— TASK ITEM —
Using the entries below, output exactly the lines from the one containing "blue cactus: 10 -> 15" through the final line, both included, and no others.

— THE RECORDS —
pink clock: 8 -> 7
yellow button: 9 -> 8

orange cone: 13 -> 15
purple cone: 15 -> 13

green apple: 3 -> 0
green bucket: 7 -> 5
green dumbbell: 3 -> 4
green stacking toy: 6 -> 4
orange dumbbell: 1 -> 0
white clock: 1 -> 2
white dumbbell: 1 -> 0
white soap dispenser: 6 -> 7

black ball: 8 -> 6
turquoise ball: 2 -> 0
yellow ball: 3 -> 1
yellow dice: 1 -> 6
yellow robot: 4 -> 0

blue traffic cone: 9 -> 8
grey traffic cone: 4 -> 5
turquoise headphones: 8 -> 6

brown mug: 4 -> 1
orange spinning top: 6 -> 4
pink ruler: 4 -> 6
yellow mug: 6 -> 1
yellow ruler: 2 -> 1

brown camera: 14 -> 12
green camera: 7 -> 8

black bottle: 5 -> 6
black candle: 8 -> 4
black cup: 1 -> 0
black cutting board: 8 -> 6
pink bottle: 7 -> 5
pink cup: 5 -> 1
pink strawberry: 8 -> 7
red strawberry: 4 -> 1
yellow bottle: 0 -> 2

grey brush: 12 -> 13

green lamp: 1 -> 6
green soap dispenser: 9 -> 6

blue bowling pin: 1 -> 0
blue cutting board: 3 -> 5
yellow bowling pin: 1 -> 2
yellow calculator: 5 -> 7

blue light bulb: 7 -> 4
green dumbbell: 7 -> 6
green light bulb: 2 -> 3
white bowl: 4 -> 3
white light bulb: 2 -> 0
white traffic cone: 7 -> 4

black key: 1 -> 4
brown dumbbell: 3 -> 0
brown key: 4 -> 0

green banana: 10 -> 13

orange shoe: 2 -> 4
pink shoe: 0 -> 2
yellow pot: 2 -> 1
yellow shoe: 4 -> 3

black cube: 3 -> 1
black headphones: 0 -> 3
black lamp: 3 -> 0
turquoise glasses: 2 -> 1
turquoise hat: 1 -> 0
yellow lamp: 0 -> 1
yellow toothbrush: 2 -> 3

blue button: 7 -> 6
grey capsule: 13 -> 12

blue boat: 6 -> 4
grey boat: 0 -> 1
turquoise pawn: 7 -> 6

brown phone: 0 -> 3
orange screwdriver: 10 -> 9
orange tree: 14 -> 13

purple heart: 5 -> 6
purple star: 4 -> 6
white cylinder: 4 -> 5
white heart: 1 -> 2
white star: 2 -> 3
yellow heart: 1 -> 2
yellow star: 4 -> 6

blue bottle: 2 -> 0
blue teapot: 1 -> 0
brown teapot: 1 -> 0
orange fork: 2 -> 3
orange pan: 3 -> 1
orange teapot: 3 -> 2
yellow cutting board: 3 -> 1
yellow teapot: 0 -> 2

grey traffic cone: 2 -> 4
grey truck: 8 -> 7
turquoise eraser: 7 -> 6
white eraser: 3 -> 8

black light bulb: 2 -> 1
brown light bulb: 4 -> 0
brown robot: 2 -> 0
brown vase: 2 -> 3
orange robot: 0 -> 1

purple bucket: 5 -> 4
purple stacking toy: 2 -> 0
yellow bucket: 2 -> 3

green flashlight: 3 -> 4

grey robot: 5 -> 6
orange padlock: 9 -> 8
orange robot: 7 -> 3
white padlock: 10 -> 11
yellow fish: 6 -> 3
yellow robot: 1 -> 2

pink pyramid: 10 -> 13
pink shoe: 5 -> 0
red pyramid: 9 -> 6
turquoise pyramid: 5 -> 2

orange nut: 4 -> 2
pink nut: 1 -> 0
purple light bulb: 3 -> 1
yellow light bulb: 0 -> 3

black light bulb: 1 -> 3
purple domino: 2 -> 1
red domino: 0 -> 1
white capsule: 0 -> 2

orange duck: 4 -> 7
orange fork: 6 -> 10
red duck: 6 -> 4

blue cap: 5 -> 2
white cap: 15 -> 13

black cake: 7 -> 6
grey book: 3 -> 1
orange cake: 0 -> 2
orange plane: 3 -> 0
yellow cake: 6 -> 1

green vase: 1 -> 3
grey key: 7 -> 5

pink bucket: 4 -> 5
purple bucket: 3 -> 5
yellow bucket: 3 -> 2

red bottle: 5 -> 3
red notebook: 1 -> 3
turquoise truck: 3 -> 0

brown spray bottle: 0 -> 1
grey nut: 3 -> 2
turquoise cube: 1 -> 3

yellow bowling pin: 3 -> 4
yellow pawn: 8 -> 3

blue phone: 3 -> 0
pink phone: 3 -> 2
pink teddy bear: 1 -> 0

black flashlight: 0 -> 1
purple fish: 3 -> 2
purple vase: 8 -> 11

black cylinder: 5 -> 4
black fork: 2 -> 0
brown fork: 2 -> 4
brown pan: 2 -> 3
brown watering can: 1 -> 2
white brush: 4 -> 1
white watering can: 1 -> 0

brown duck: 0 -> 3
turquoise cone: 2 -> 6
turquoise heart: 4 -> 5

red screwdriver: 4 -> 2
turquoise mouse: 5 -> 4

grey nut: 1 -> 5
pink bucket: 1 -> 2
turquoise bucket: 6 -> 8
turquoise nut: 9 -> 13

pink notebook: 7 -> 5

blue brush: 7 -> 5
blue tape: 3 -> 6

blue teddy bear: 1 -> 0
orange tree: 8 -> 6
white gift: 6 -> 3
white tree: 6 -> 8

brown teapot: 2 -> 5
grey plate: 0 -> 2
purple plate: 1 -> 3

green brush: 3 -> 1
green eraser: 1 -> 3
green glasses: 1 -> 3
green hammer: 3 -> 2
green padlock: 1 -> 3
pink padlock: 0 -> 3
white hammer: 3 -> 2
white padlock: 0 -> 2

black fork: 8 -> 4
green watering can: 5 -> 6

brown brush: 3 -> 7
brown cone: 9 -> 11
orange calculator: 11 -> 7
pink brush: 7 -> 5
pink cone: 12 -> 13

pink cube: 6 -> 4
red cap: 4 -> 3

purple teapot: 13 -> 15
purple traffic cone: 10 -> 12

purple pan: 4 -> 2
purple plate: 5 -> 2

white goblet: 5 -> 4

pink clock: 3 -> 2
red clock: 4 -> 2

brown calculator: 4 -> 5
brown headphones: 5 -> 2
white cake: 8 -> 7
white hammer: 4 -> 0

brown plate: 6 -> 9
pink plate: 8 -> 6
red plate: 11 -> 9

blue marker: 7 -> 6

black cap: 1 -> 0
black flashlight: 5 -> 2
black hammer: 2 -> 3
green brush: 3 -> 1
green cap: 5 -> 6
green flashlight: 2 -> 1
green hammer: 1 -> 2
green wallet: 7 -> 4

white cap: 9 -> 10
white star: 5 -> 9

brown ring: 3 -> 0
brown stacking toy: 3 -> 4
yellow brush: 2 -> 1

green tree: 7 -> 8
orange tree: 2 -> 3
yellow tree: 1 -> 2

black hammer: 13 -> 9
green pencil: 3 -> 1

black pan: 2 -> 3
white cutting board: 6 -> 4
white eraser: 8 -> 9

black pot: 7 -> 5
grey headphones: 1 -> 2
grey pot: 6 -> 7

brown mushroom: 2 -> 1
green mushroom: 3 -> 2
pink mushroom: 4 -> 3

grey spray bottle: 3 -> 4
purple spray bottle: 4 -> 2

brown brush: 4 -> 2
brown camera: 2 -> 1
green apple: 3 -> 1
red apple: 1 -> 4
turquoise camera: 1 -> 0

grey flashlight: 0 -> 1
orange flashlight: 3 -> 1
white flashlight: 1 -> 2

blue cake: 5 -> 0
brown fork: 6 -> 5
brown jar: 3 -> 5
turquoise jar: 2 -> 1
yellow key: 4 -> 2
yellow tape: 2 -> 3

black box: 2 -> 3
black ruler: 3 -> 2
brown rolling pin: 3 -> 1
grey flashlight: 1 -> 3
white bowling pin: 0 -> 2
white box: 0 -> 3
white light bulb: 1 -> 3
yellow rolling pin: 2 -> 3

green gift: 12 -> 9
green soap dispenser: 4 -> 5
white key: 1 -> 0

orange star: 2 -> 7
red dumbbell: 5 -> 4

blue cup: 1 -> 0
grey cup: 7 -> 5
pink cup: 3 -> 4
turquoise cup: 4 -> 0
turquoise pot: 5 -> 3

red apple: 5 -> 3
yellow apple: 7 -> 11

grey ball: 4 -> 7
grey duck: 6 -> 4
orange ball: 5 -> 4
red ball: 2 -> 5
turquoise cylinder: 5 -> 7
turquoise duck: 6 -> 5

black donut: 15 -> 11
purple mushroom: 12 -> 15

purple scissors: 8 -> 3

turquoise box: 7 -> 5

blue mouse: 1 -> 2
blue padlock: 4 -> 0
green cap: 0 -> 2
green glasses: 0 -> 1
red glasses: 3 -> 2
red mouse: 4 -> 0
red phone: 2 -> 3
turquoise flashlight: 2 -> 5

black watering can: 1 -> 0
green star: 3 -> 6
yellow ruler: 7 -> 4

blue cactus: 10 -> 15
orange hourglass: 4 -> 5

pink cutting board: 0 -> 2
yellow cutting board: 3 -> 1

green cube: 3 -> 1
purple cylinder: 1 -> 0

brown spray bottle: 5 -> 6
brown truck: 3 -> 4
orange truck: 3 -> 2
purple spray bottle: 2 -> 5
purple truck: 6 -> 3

— RESULT OF THE EXERCISE —
blue cactus: 10 -> 15
orange hourglass: 4 -> 5

pink cutting board: 0 -> 2
yellow cutting board: 3 -> 1

green cube: 3 -> 1
purple cylinder: 1 -> 0

brown spray bottle: 5 -> 6
brown truck: 3 -> 4
orange truck: 3 -> 2
purple spray bottle: 2 -> 5
purple truck: 6 -> 3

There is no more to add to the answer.